■ Exercise goal ■
From the line containing "camera: 25 degrees right, 15 degrees down" through the last line of the entries, set down every line exactly and add nothing.

Dataset items
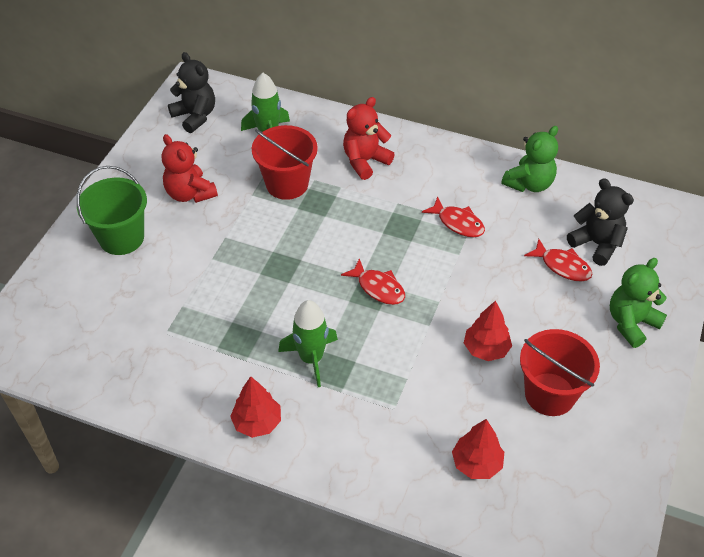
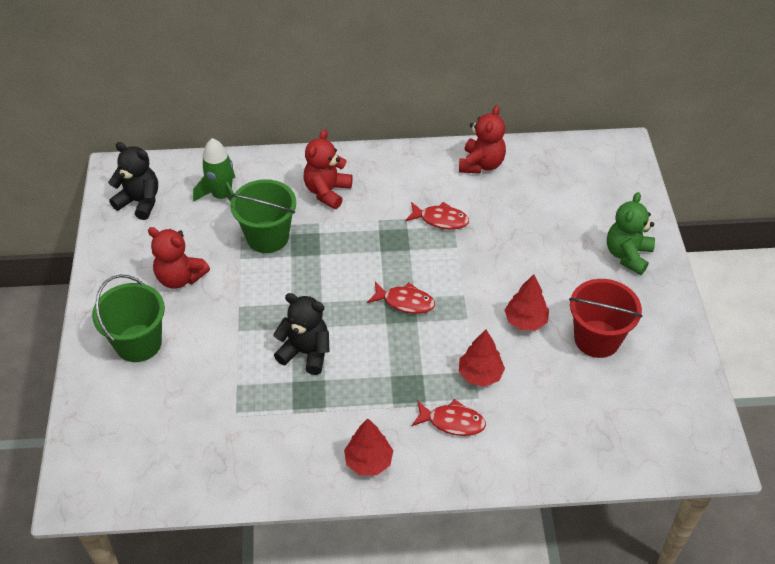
camera: 25 degrees left, 0 degrees up
(287, 184) = (267, 237): red bucket -> green bucket
(311, 358) = (383, 386): green rocket -> none
(476, 463) = (571, 420): red tree -> red tree (480, 374)
(529, 184) = (481, 164): green teddy bear -> red teddy bear
(562, 266) = (547, 226): red fish -> red fish (452, 422)
(596, 244) = (564, 198): black teddy bear -> black teddy bear (306, 352)

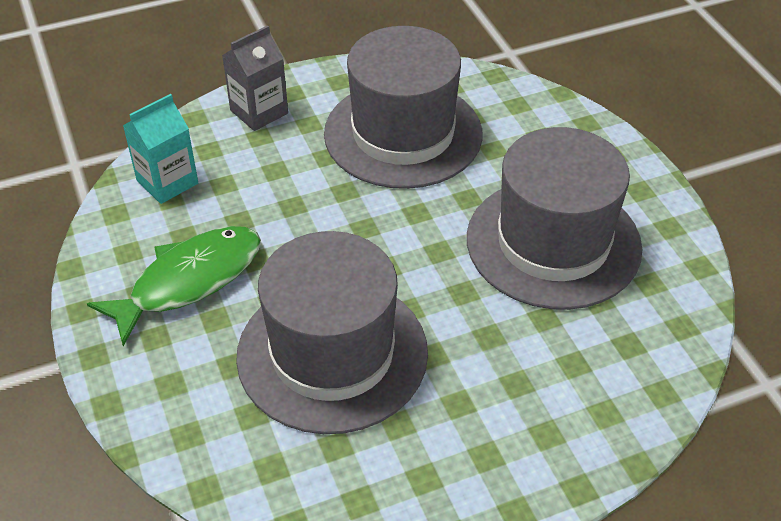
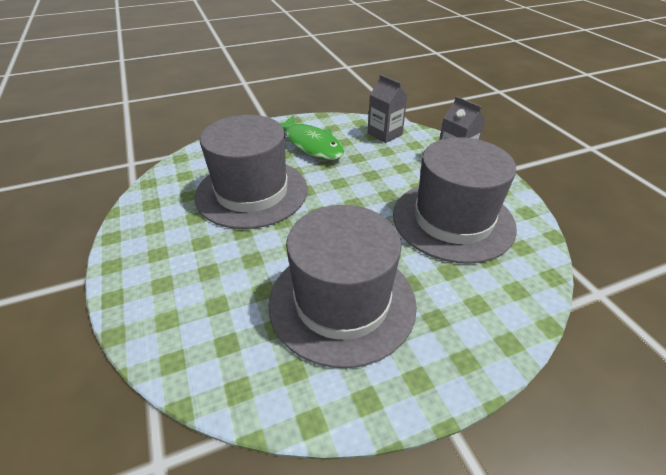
camera: 90 degrees right, 5 degrees down
(167, 182) = (384, 134): turquoise carton -> grey carton

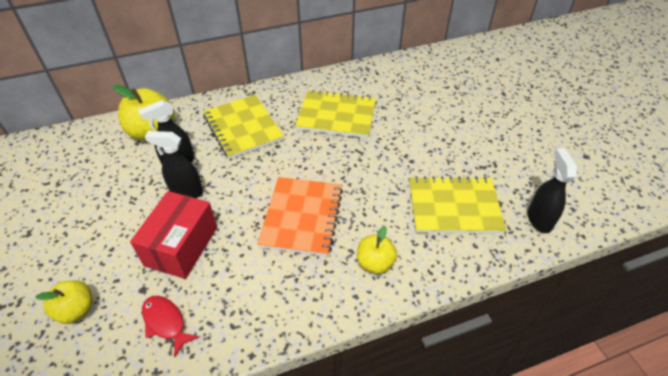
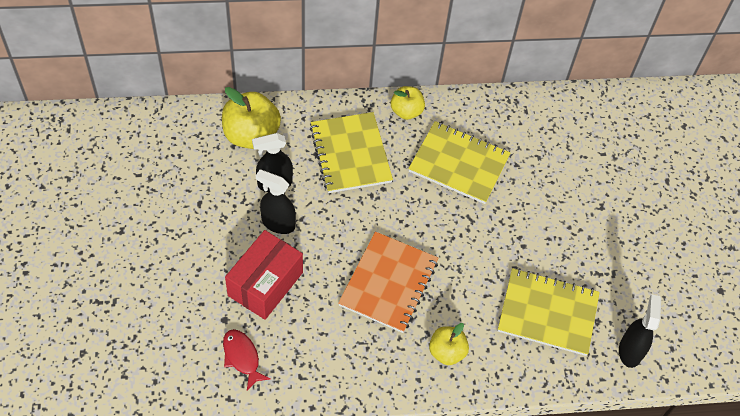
camera: 10 degrees right, 10 degrees up
(76, 310) = (165, 324): yellow apple -> yellow apple (406, 111)

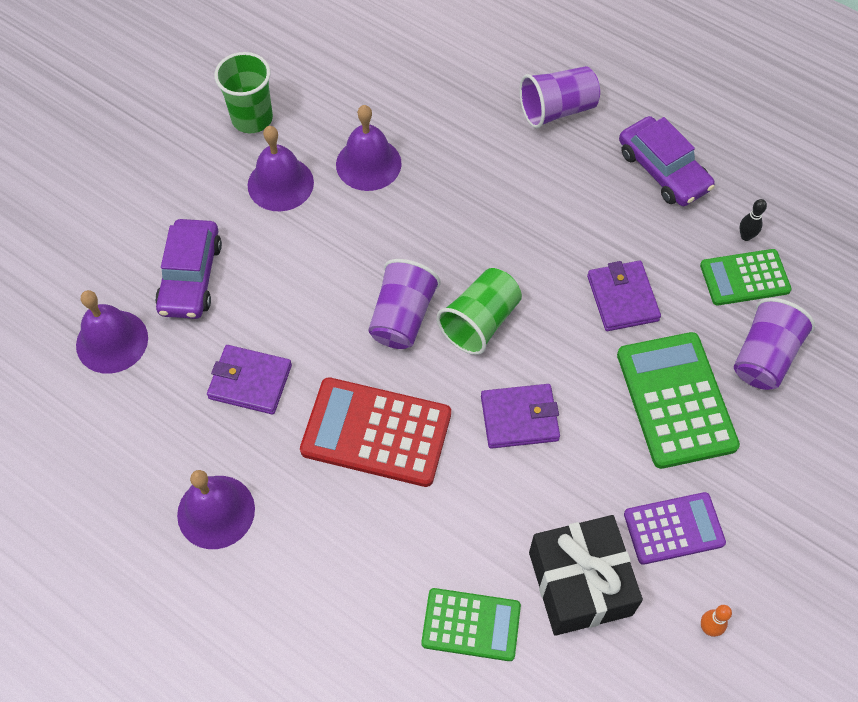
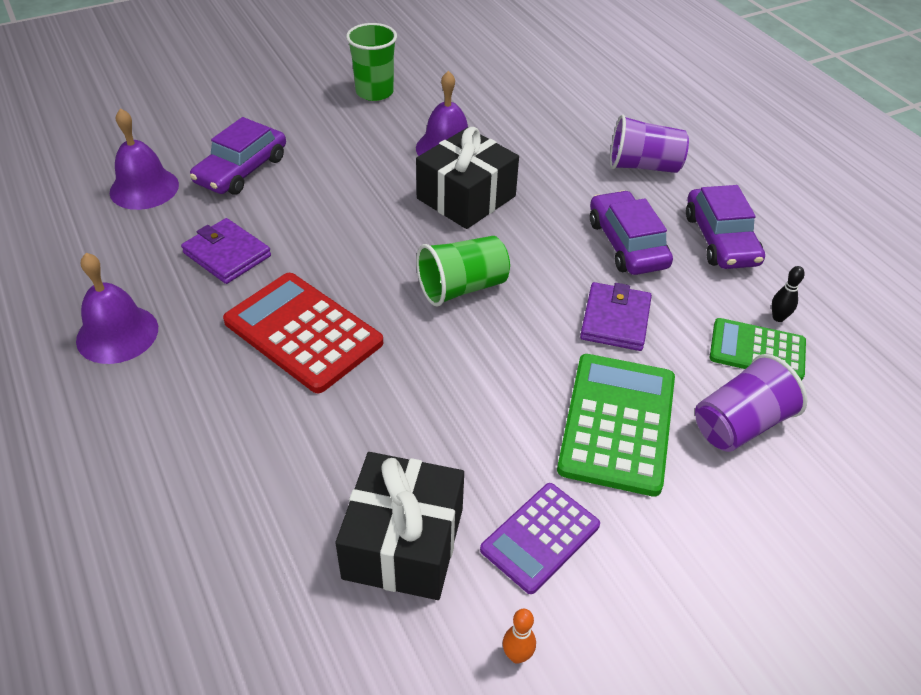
camera: 25 degrees right, 15 degrees down
(280, 184) = (363, 137): purple bell -> none
(402, 317) = (394, 258): purple cup -> none
(422, 217) = (466, 197): none -> black gift
(471, 624) = (265, 528): green calculator -> none
(519, 418) = (445, 375): purple wallet -> none
(589, 210) = (627, 244): none -> purple car
(673, 528) = (540, 537): purple calculator -> purple calculator turned 120 degrees clockwise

■ Response area ■
camera: 25 degrees right, 15 degrees down
(280, 184) = (363, 137): purple bell -> none
(402, 317) = (394, 258): purple cup -> none
(422, 217) = (466, 197): none -> black gift
(471, 624) = (265, 528): green calculator -> none
(519, 418) = (445, 375): purple wallet -> none
(589, 210) = (627, 244): none -> purple car
(673, 528) = (540, 537): purple calculator -> purple calculator turned 120 degrees clockwise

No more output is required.